== WHAT YOU HAVE TO DO ==
In your copy of the data, keep every word exact and include no pictures.

##### EXTRACTED INFORMATION

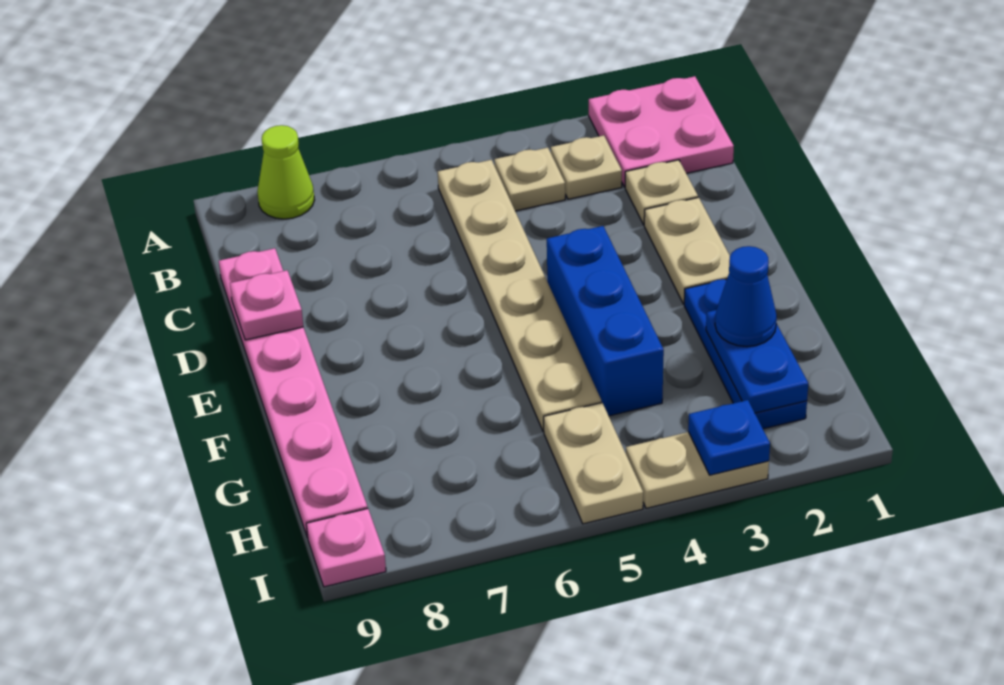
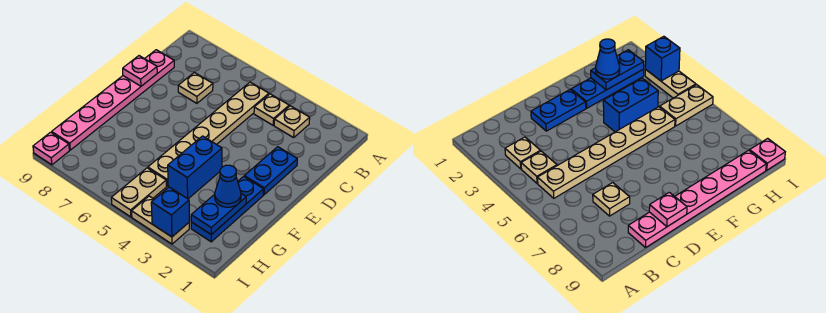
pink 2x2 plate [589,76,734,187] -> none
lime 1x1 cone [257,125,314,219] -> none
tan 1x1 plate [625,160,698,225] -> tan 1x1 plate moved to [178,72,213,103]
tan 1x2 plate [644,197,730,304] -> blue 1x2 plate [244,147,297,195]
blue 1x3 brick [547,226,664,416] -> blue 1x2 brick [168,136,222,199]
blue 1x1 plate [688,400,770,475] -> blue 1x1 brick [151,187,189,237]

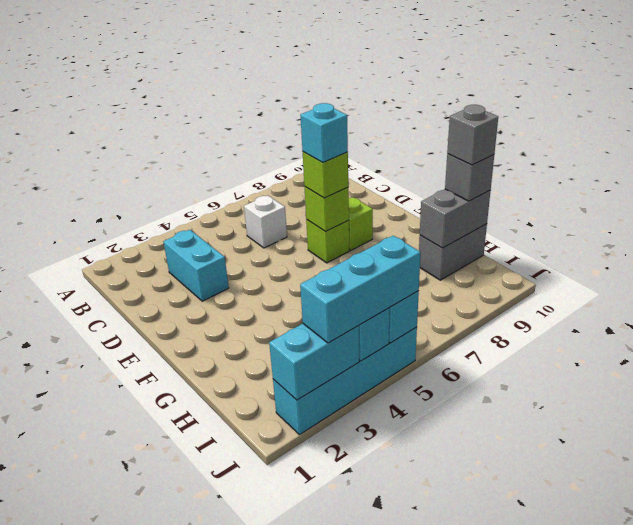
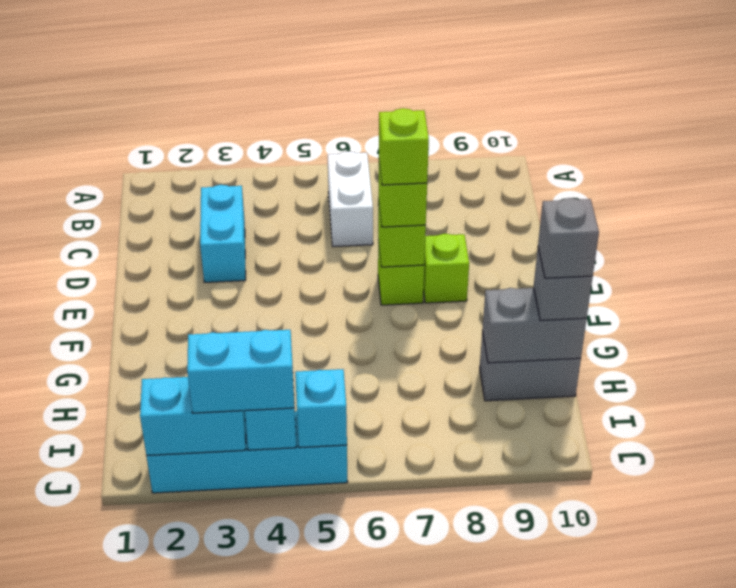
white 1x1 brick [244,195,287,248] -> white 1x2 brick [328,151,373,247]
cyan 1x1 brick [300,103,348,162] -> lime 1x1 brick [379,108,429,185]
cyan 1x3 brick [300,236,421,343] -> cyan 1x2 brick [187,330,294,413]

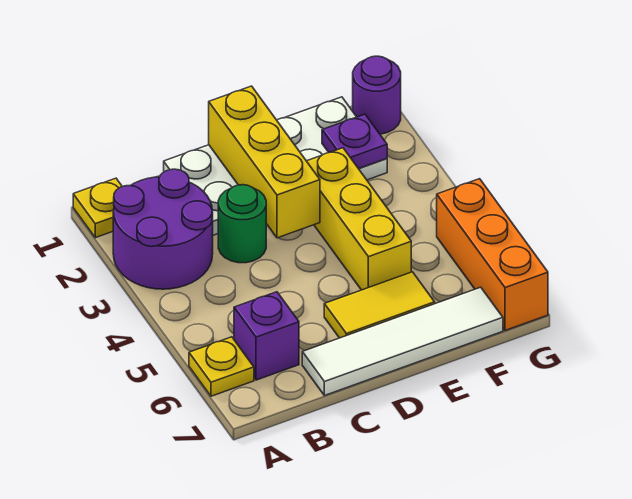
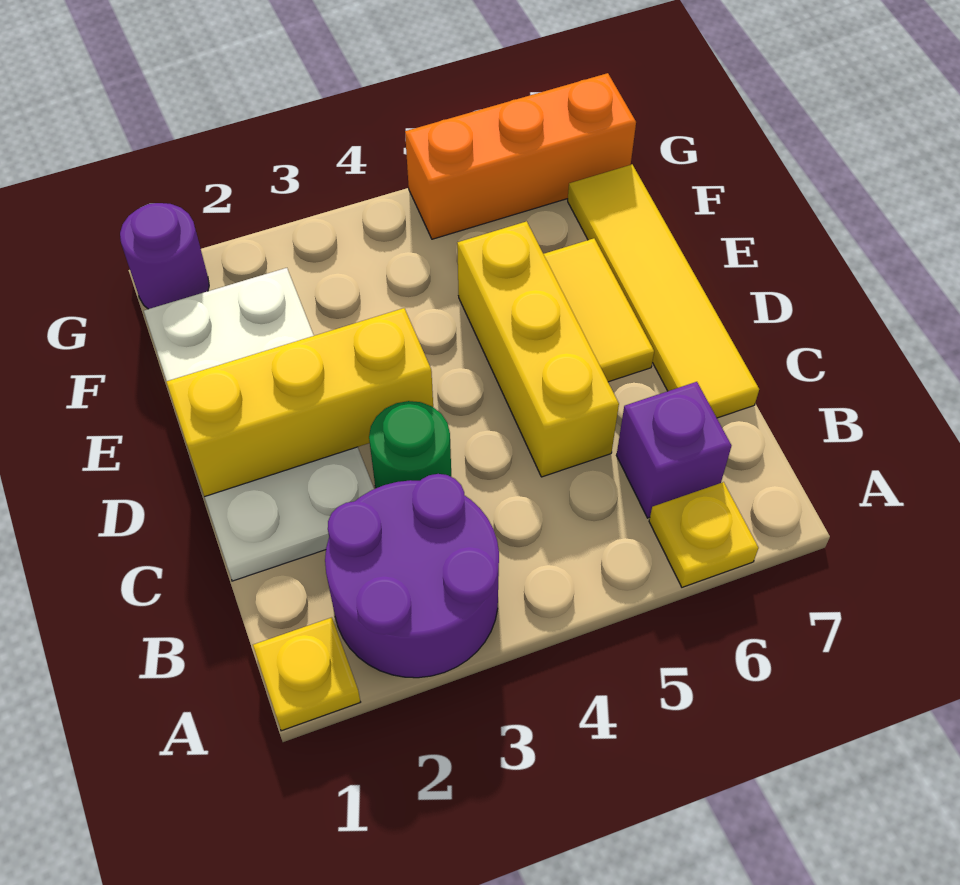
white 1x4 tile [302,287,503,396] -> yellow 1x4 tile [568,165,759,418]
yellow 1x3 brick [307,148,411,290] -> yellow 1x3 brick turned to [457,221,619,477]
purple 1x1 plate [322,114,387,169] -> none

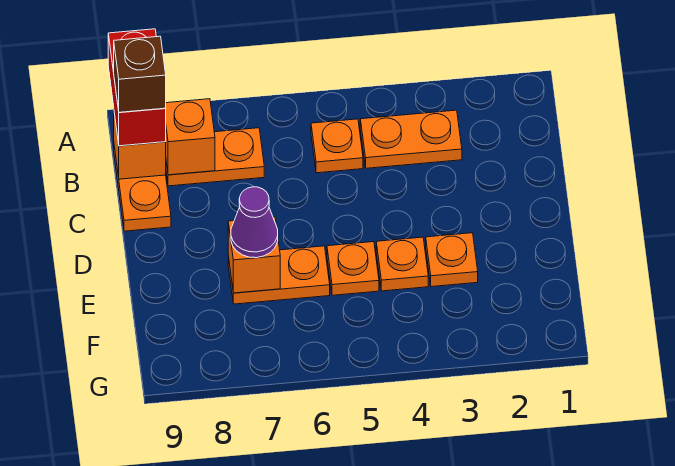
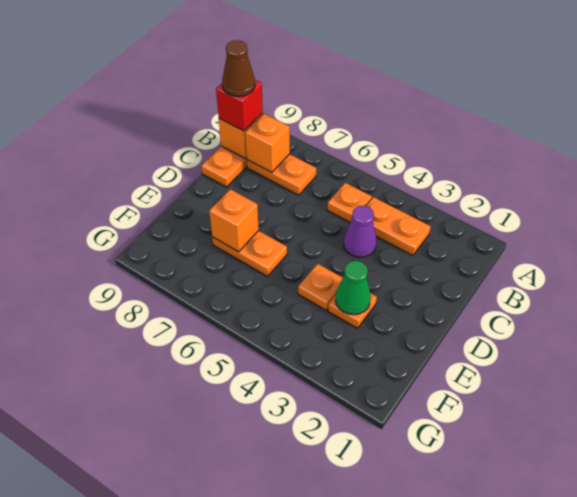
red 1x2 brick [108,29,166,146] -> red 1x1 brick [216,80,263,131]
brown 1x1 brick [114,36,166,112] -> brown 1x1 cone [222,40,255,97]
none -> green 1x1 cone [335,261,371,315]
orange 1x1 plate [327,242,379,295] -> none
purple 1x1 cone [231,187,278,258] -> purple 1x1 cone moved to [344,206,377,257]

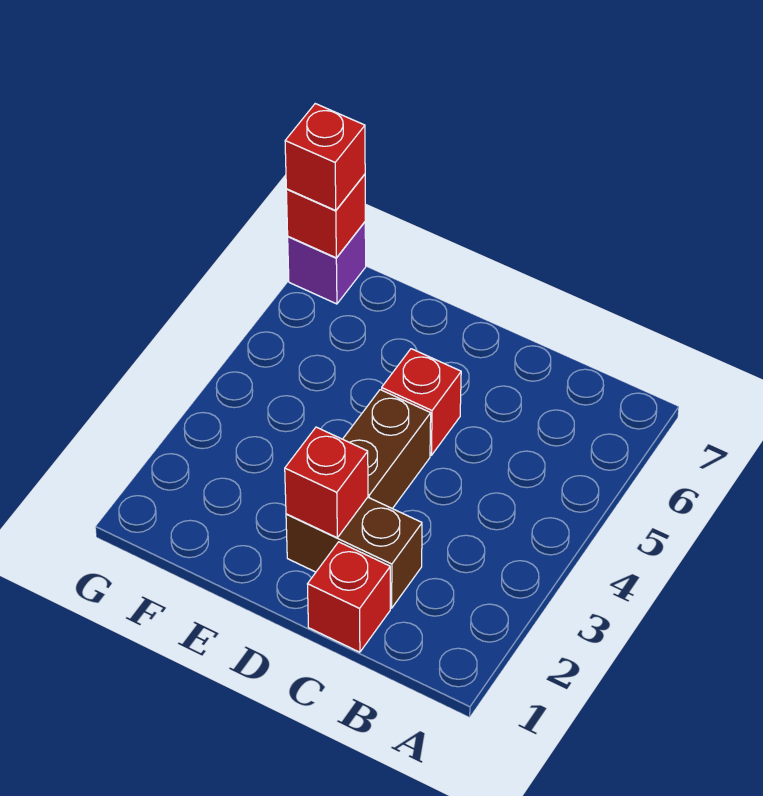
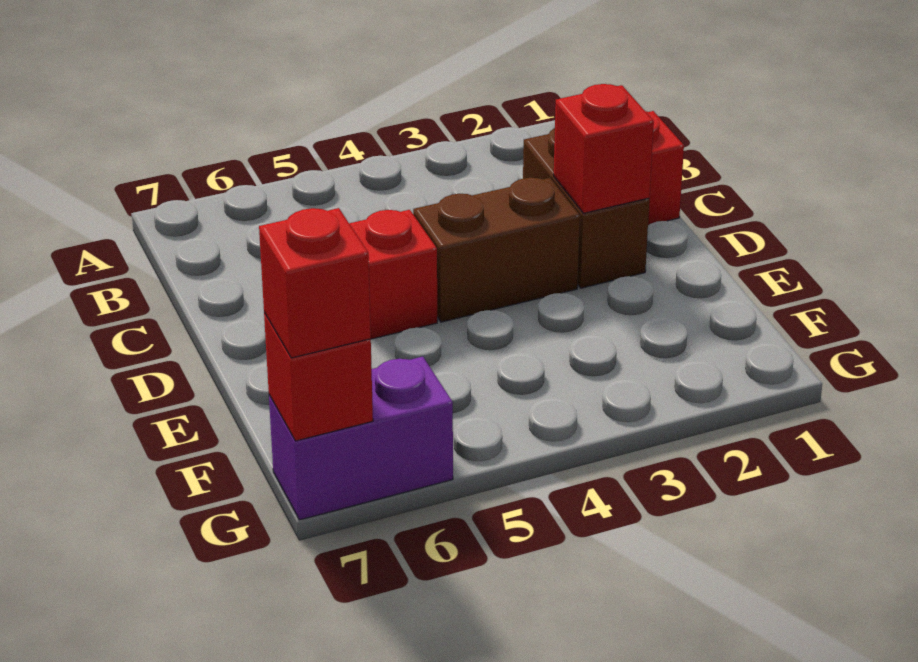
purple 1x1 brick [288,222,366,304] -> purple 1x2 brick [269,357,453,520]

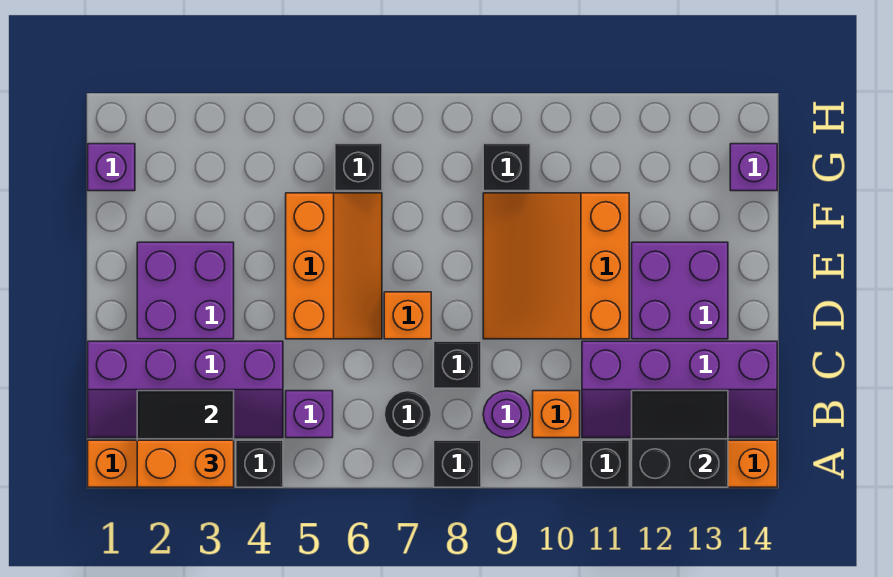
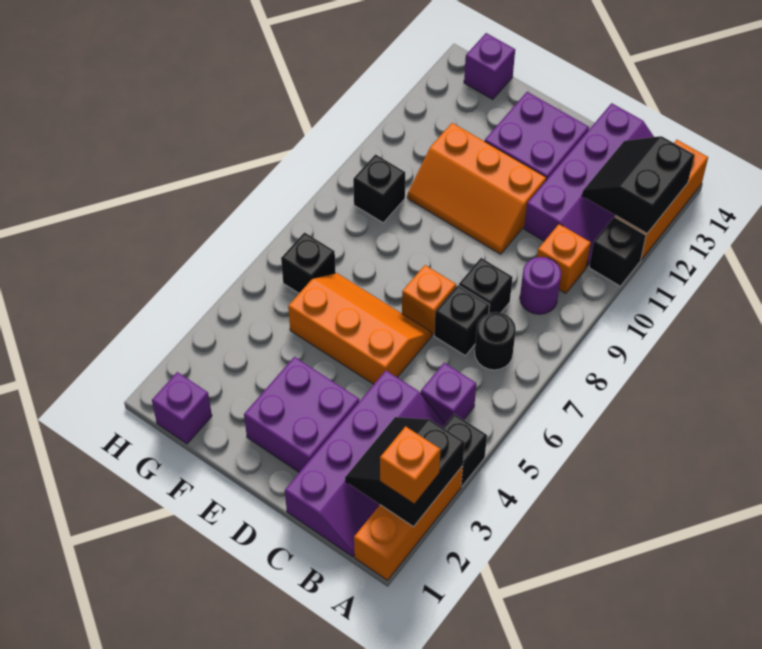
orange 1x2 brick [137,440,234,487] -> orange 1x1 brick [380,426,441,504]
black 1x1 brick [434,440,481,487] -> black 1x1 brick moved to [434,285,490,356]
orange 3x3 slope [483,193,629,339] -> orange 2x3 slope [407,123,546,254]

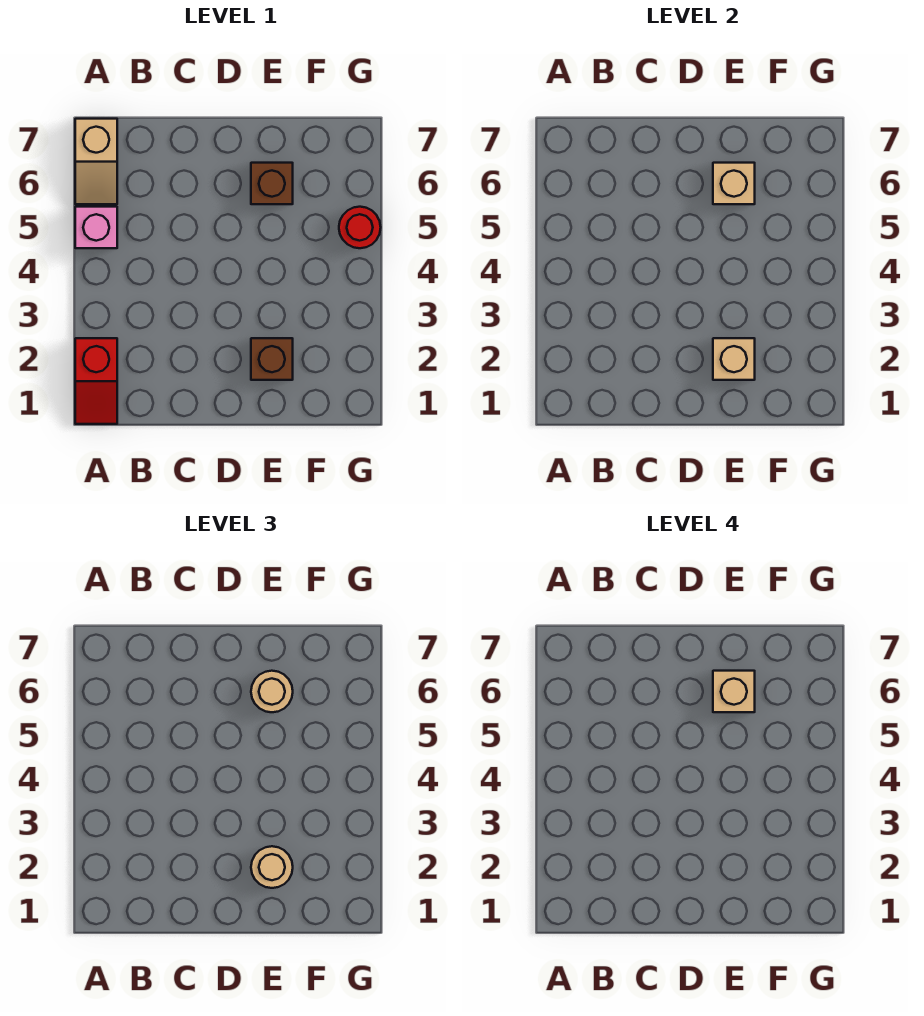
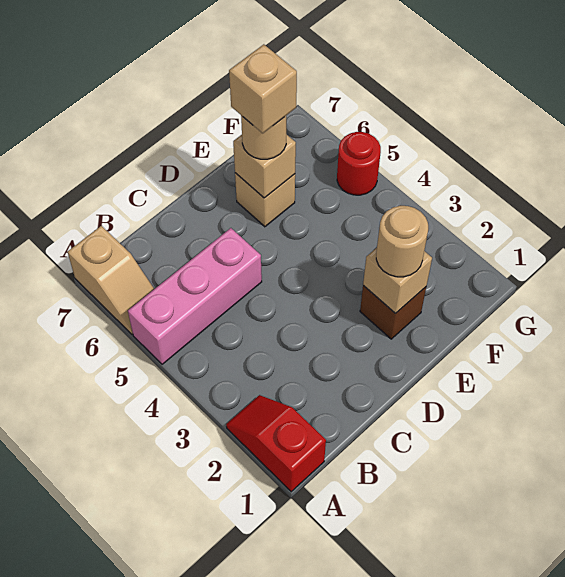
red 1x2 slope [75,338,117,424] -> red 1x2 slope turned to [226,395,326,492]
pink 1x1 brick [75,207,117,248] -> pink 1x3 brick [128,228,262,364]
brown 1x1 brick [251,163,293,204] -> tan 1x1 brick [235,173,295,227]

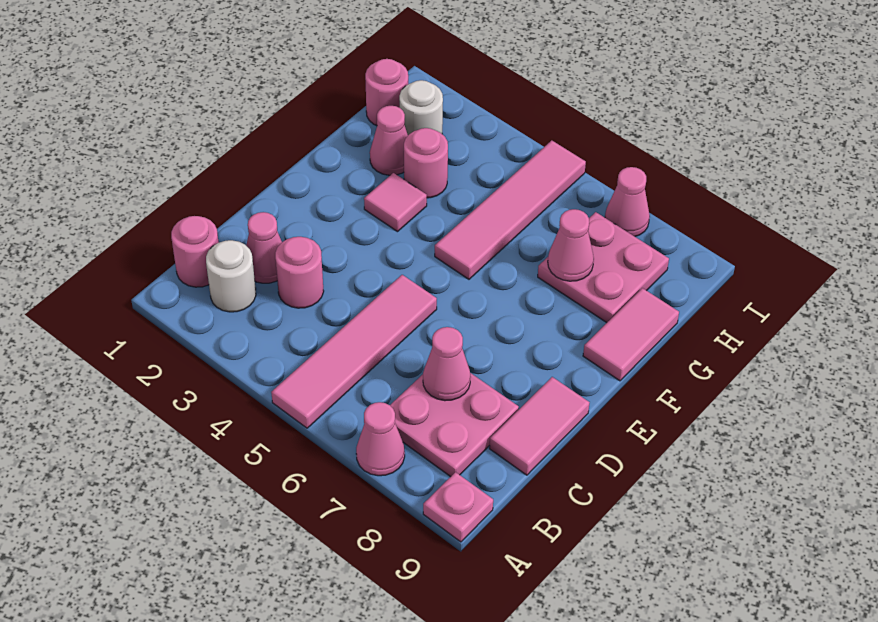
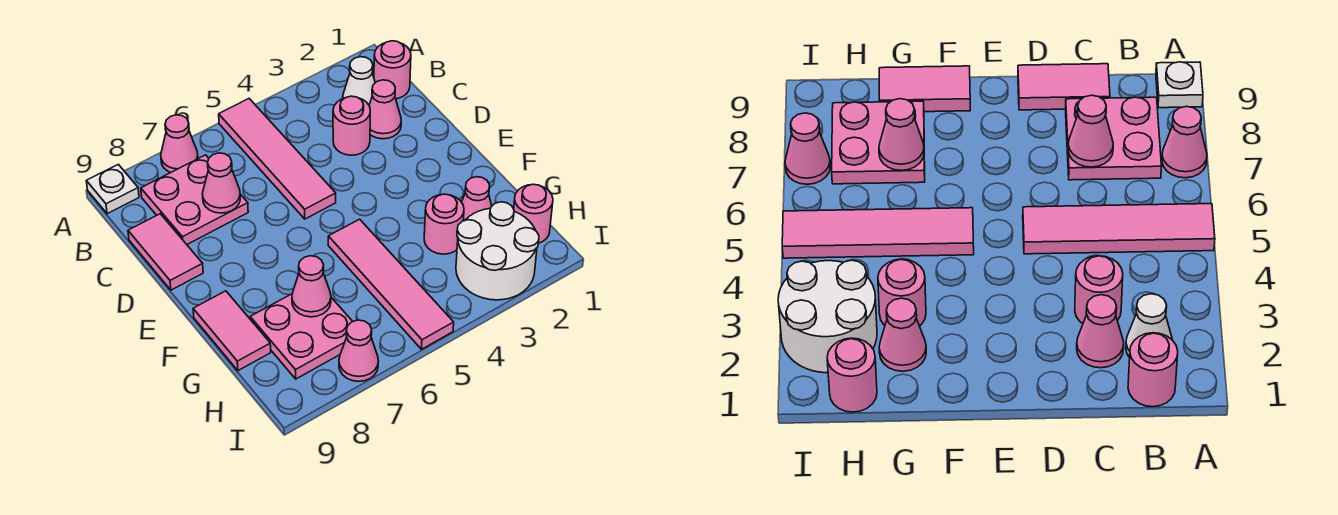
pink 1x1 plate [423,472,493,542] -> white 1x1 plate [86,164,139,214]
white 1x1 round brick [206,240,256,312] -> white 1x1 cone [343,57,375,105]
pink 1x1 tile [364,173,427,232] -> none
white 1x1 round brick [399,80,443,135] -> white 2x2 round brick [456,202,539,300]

##########

== SOLUTION ==
pink 2x2 plate [589,76,734,187] -> none
lime 1x1 cone [257,125,314,219] -> none
tan 1x1 plate [625,160,698,225] -> tan 1x1 plate moved to [178,72,213,103]
tan 1x2 plate [644,197,730,304] -> blue 1x2 plate [244,147,297,195]
blue 1x3 brick [547,226,664,416] -> blue 1x2 brick [168,136,222,199]
blue 1x1 plate [688,400,770,475] -> blue 1x1 brick [151,187,189,237]

white 1x1 brick [244,195,287,248] -> white 1x2 brick [328,151,373,247]
cyan 1x1 brick [300,103,348,162] -> lime 1x1 brick [379,108,429,185]
cyan 1x3 brick [300,236,421,343] -> cyan 1x2 brick [187,330,294,413]

white 1x4 tile [302,287,503,396] -> yellow 1x4 tile [568,165,759,418]
yellow 1x3 brick [307,148,411,290] -> yellow 1x3 brick turned to [457,221,619,477]
purple 1x1 plate [322,114,387,169] -> none

red 1x2 brick [108,29,166,146] -> red 1x1 brick [216,80,263,131]
brown 1x1 brick [114,36,166,112] -> brown 1x1 cone [222,40,255,97]
none -> green 1x1 cone [335,261,371,315]
orange 1x1 plate [327,242,379,295] -> none
purple 1x1 cone [231,187,278,258] -> purple 1x1 cone moved to [344,206,377,257]

purple 1x1 brick [288,222,366,304] -> purple 1x2 brick [269,357,453,520]

orange 1x2 brick [137,440,234,487] -> orange 1x1 brick [380,426,441,504]
black 1x1 brick [434,440,481,487] -> black 1x1 brick moved to [434,285,490,356]
orange 3x3 slope [483,193,629,339] -> orange 2x3 slope [407,123,546,254]

red 1x2 slope [75,338,117,424] -> red 1x2 slope turned to [226,395,326,492]
pink 1x1 brick [75,207,117,248] -> pink 1x3 brick [128,228,262,364]
brown 1x1 brick [251,163,293,204] -> tan 1x1 brick [235,173,295,227]

pink 1x1 plate [423,472,493,542] -> white 1x1 plate [86,164,139,214]
white 1x1 round brick [206,240,256,312] -> white 1x1 cone [343,57,375,105]
pink 1x1 tile [364,173,427,232] -> none
white 1x1 round brick [399,80,443,135] -> white 2x2 round brick [456,202,539,300]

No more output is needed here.